▸ Directions for this task
For each line of the data below, copy it if it holds the word "moved".

▸ Data to use
____

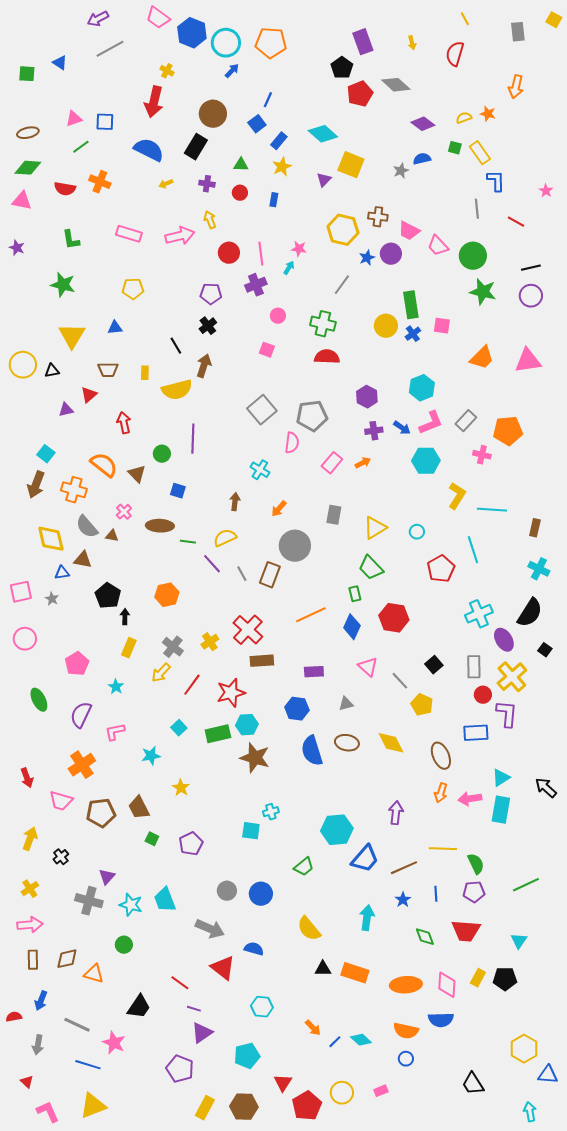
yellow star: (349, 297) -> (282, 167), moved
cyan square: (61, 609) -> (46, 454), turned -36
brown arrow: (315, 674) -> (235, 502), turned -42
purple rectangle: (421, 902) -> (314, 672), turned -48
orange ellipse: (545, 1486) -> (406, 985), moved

____

▸ Task output
yellow star: (349, 297) -> (282, 167), moved
orange ellipse: (545, 1486) -> (406, 985), moved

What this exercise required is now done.